- [Work to be completed]
Set down each entry exactly as given; pictures should not appear in the copy.

Saved entries
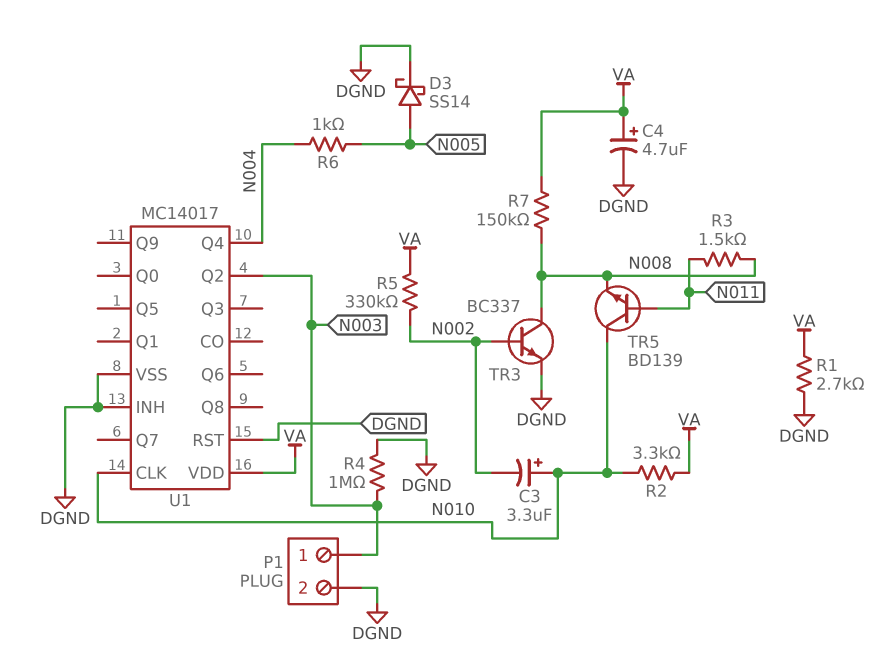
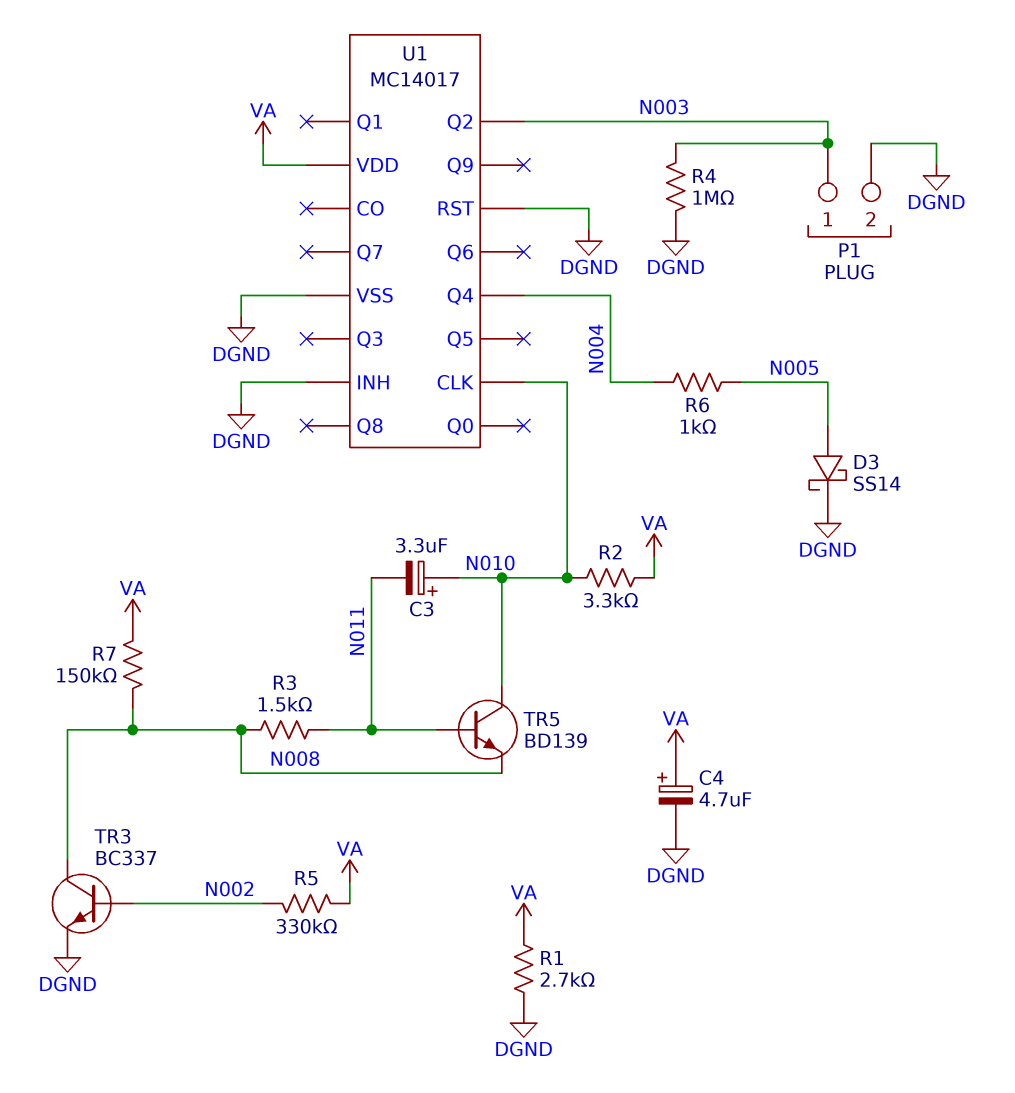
C3: 3.3uF (plus N010, minus N002) -> 3.3uF (plus N010, minus N011)

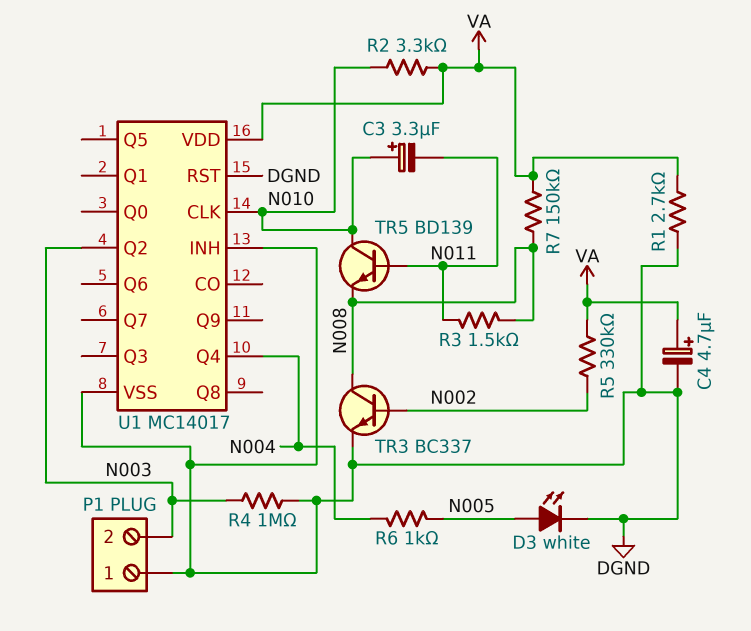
D3: schottky SS14 (A N005, K DGND) -> LED white (A N005, K DGND)
P1 pin 1: N003 -> DGND
P1 pin 2: DGND -> N003

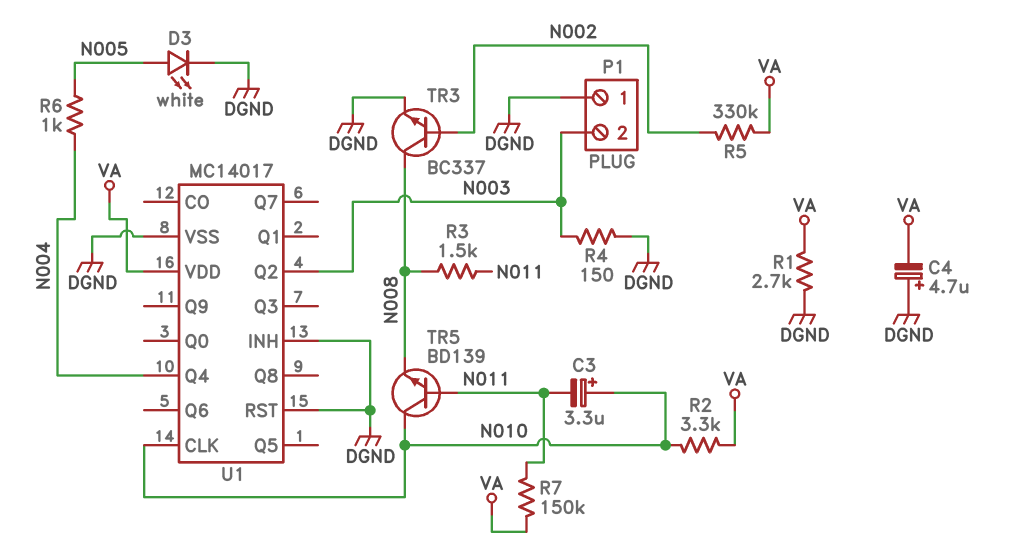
C4: 4.7uF (plus VA, minus DGND) -> 4.7uF (plus DGND, minus VA)
R4: 1M (DGND, N003) -> 150 (DGND, N003)
R7: 150k (N008, VA) -> 150k (N011, VA)

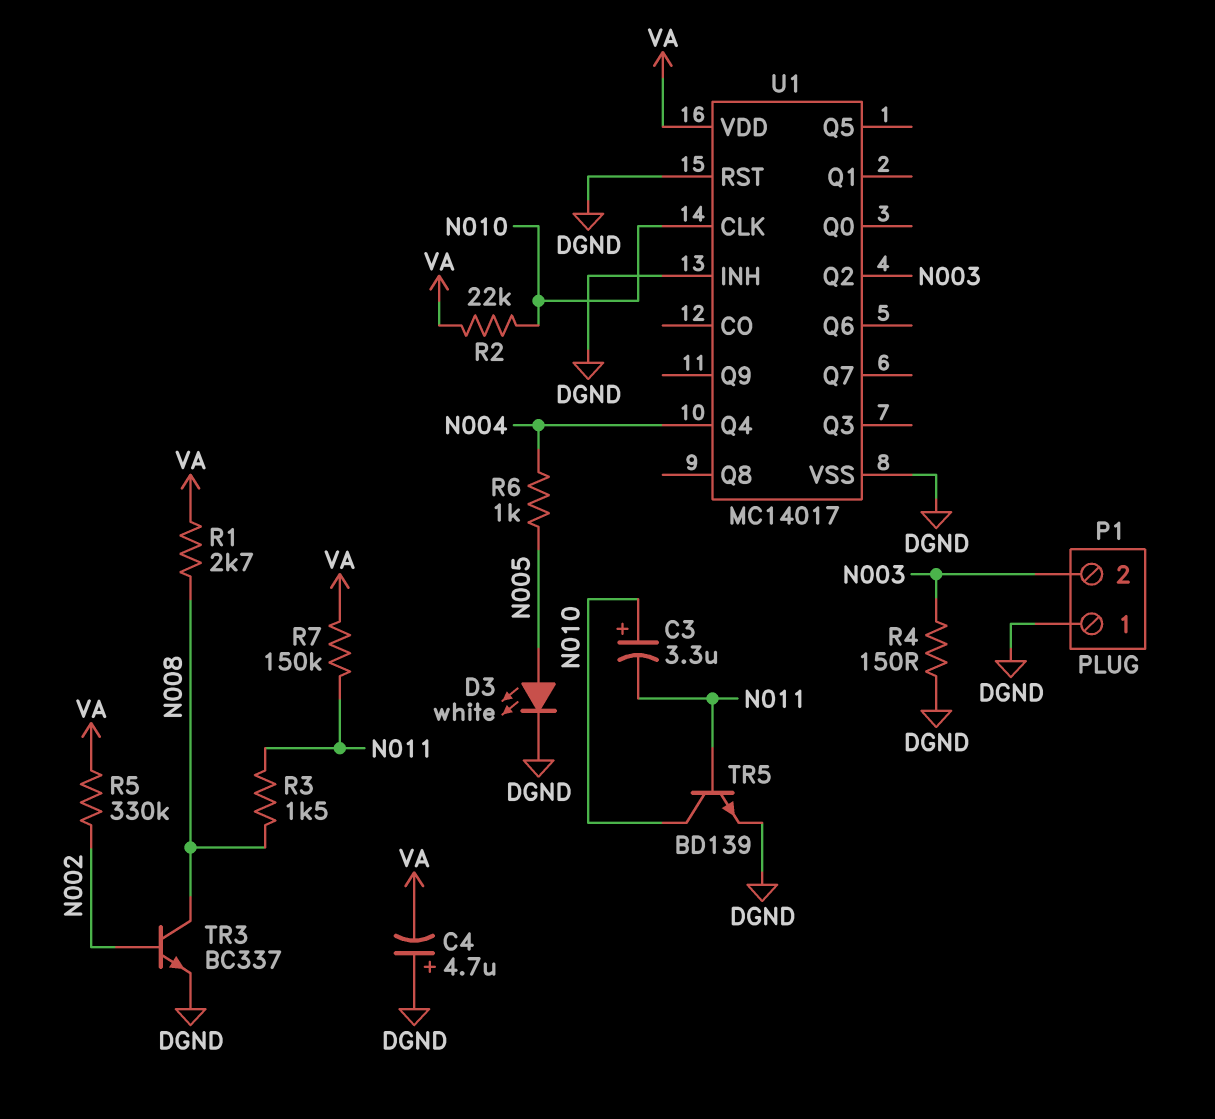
R1: 2.7k (DGND, VA) -> 2.7k (N008, VA)
R2: 3.3k (N010, VA) -> 22k (N010, VA)
TR5: NPN BD139 (B N011, C N010, E N008) -> NPN BD139 (B N011, C N010, E DGND)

- [Answer to this exercise]
C3: 3.3uF (plus N010, minus N002) -> 3.3uF (plus N010, minus N011)

D3: schottky SS14 (A N005, K DGND) -> LED white (A N005, K DGND)
P1 pin 1: N003 -> DGND
P1 pin 2: DGND -> N003

C4: 4.7uF (plus VA, minus DGND) -> 4.7uF (plus DGND, minus VA)
R4: 1M (DGND, N003) -> 150 (DGND, N003)
R7: 150k (N008, VA) -> 150k (N011, VA)

R1: 2.7k (DGND, VA) -> 2.7k (N008, VA)
R2: 3.3k (N010, VA) -> 22k (N010, VA)
TR5: NPN BD139 (B N011, C N010, E N008) -> NPN BD139 (B N011, C N010, E DGND)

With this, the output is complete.